▶ [Task requirements]:
Start at the line in the entries below that contains "green ball: 2 -> 0", stop at the line that contains "blue dumbbell: 1 -> 0", and output exactly the lines in that span, both ends included.

Task data Start Marker

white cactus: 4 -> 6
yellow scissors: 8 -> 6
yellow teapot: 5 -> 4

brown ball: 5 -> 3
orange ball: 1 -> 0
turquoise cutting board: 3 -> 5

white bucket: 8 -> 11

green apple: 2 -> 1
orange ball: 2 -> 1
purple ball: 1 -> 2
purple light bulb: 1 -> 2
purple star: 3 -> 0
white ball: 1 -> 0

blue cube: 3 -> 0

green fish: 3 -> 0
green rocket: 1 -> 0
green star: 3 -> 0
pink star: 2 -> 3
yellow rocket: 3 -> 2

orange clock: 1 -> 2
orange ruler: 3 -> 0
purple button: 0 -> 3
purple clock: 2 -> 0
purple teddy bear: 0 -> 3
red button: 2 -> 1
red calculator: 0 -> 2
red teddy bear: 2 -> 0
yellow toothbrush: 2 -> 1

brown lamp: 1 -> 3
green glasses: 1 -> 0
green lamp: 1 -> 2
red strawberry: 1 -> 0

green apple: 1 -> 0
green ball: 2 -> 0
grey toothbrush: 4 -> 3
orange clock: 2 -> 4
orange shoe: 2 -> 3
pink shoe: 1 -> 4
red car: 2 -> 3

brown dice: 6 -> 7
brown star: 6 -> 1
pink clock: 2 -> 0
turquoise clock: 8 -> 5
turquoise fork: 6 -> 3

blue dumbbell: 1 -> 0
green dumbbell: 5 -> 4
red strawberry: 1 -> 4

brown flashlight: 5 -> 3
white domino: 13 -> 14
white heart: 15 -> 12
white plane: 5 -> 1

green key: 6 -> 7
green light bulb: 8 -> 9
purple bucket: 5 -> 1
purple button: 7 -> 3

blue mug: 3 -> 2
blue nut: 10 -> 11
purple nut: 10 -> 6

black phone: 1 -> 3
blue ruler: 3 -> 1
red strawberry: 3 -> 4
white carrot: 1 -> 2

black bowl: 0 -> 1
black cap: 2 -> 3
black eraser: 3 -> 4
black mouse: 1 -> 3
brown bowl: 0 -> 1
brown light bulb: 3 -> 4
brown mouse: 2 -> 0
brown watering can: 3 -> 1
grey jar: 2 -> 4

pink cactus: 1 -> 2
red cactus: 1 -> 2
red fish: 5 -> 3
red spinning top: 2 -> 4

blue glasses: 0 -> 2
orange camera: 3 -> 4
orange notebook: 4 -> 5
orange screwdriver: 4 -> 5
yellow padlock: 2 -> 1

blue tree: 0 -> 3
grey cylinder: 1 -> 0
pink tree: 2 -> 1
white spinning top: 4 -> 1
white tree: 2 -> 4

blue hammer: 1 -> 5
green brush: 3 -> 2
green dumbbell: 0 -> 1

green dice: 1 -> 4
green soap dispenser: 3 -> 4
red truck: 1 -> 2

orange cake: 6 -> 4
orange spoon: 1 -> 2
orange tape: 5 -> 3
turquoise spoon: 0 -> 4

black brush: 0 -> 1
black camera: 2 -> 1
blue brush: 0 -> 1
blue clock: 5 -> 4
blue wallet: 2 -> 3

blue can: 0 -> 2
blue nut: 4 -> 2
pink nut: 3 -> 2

Task data End Marker

▶ [Written reply]:
green ball: 2 -> 0
grey toothbrush: 4 -> 3
orange clock: 2 -> 4
orange shoe: 2 -> 3
pink shoe: 1 -> 4
red car: 2 -> 3

brown dice: 6 -> 7
brown star: 6 -> 1
pink clock: 2 -> 0
turquoise clock: 8 -> 5
turquoise fork: 6 -> 3

blue dumbbell: 1 -> 0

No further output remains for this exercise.